(Beginning of Extracted records)

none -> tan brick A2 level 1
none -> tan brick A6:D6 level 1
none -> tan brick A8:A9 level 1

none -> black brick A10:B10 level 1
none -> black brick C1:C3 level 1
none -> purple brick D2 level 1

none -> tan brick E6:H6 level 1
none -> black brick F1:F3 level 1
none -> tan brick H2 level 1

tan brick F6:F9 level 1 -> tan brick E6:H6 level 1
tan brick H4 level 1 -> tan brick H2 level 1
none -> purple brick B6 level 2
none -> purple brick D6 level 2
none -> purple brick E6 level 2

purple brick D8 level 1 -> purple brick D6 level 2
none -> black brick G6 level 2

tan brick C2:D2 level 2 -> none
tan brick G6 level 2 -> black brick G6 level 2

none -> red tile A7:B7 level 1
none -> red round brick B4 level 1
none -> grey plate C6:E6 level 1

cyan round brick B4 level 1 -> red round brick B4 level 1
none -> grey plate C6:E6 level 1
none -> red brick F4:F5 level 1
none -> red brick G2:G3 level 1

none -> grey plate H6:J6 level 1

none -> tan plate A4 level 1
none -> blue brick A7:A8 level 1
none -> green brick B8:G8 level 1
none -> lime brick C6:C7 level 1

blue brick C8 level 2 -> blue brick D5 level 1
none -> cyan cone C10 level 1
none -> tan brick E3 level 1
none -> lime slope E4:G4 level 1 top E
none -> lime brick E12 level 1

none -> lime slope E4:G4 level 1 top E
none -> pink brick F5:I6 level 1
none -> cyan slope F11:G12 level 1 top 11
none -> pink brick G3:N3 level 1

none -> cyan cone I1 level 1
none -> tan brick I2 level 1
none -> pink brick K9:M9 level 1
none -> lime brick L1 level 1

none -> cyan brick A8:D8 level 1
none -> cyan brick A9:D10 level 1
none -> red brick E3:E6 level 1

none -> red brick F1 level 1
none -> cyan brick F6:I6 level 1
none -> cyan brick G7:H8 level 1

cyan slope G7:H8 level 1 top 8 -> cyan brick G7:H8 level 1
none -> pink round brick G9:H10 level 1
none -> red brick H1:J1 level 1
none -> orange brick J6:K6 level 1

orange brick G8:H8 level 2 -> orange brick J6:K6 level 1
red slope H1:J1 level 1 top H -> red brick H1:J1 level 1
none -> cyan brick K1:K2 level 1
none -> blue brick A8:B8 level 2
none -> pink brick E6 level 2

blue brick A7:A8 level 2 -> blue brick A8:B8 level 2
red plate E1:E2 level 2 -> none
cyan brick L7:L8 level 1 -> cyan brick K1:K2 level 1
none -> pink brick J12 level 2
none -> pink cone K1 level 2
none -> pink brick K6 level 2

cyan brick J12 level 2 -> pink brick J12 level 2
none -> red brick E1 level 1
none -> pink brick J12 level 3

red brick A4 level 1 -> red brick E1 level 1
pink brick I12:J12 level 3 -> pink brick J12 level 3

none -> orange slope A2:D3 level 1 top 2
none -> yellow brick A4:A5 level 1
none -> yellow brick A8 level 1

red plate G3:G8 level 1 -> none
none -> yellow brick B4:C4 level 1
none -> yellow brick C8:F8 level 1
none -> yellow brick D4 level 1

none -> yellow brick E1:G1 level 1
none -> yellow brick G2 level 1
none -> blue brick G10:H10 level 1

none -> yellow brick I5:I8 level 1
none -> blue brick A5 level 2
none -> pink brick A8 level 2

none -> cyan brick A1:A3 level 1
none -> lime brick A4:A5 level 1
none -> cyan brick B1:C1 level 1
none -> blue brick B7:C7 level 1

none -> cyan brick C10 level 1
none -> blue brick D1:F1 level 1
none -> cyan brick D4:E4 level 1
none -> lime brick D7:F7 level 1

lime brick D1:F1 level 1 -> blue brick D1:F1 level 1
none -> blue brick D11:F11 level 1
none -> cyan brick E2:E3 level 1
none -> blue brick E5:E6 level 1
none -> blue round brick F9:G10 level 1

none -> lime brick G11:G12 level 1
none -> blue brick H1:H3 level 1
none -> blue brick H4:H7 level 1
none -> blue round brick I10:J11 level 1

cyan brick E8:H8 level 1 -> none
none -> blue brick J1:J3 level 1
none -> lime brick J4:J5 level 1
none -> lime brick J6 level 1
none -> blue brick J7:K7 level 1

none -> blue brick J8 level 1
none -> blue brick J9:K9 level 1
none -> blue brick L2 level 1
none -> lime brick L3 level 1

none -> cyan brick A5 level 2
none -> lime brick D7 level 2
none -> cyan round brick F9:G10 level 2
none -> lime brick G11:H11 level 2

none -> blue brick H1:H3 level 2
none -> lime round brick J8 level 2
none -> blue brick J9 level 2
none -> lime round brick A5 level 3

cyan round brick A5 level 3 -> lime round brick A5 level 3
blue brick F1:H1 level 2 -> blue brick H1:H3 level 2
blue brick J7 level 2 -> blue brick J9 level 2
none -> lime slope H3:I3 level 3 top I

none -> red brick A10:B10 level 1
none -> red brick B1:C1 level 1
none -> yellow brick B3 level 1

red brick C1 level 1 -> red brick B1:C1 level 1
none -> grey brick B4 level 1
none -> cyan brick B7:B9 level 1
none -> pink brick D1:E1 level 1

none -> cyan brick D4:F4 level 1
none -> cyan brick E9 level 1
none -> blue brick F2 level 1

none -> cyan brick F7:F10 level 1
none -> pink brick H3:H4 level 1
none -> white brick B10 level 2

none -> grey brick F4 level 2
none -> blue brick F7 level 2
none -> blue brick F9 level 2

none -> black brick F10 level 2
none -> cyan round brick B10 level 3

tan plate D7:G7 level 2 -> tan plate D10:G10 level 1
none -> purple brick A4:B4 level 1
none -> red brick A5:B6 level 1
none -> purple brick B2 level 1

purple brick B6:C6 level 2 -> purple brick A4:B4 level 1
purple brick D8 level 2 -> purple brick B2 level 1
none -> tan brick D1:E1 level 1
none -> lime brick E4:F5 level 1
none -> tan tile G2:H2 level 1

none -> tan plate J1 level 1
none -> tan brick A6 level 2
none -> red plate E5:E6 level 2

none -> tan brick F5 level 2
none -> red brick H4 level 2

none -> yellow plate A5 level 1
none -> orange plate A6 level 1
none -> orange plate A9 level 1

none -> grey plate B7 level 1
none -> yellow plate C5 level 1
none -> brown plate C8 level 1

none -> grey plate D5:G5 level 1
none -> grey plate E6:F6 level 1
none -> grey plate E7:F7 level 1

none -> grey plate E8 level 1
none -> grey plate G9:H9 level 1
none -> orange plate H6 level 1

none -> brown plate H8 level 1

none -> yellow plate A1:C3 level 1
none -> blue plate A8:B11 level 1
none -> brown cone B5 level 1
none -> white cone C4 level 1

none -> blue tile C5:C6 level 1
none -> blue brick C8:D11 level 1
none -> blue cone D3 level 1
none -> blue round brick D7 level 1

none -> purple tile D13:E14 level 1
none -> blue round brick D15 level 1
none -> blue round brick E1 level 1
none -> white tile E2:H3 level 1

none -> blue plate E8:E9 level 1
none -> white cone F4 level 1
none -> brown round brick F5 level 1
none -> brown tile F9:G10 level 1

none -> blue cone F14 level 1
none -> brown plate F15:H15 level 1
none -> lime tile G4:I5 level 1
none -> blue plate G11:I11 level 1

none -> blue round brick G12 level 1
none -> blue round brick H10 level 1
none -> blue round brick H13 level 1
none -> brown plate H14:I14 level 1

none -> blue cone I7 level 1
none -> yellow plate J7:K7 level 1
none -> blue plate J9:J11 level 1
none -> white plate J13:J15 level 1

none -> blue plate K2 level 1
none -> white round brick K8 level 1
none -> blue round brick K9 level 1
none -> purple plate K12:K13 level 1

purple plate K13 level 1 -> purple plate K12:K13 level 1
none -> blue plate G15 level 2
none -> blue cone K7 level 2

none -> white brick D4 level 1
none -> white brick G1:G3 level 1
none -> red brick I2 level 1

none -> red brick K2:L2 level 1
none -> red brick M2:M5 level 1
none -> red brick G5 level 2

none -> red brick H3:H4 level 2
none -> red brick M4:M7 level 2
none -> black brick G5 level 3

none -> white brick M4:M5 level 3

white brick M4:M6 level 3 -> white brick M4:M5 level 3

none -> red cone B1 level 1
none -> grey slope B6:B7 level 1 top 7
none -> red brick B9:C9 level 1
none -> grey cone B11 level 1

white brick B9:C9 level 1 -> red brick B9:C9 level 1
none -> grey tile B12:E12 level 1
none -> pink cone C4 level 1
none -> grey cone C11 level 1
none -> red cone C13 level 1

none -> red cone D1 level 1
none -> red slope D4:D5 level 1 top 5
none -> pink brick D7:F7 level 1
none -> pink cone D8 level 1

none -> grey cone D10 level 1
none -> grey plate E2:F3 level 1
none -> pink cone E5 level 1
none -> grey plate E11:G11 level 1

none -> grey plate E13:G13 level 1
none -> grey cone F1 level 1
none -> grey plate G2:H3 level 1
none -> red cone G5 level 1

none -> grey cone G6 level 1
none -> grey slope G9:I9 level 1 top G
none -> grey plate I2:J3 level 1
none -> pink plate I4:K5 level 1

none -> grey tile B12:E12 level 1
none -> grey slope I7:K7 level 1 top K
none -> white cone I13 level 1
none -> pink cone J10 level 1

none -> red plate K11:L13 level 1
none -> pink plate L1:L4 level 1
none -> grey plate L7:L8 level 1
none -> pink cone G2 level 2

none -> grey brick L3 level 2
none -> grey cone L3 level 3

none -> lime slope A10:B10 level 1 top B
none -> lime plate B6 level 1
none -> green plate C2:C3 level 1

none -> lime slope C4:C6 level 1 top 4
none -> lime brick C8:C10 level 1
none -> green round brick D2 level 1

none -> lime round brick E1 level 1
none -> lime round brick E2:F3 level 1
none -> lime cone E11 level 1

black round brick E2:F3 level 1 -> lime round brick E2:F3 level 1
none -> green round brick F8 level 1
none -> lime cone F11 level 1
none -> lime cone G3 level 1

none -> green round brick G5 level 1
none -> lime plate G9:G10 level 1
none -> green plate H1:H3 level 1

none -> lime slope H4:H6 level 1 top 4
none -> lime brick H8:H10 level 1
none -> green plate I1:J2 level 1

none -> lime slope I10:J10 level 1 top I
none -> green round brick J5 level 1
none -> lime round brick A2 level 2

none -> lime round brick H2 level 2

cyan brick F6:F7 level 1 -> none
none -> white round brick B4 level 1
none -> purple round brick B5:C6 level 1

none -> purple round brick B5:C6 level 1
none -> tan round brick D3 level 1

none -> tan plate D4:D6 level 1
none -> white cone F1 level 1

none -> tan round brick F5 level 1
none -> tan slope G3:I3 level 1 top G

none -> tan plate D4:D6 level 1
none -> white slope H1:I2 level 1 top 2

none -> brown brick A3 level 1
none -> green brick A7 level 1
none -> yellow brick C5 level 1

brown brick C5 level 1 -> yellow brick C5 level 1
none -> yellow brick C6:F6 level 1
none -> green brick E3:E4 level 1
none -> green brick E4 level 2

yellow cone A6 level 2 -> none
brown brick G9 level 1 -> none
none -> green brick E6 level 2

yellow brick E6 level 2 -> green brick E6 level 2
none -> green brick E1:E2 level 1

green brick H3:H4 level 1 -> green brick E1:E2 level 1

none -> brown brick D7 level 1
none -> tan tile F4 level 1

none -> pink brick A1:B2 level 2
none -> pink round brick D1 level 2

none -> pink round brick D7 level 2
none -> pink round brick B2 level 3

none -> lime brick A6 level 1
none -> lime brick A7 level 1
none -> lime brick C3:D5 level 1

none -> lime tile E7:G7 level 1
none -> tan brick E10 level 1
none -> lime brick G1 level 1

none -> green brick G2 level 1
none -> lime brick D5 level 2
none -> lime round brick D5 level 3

(End of Extracted records)

Task details:
Out of the entries above, write out only the lines between the line holding "none -> yellow brick C6:F6 level 1" and the line holding "yellow brick E6", inclusive, each exactly as given.

Result of the task:
none -> yellow brick C6:F6 level 1
none -> green brick E3:E4 level 1
none -> green brick E4 level 2

yellow cone A6 level 2 -> none
brown brick G9 level 1 -> none
none -> green brick E6 level 2

yellow brick E6 level 2 -> green brick E6 level 2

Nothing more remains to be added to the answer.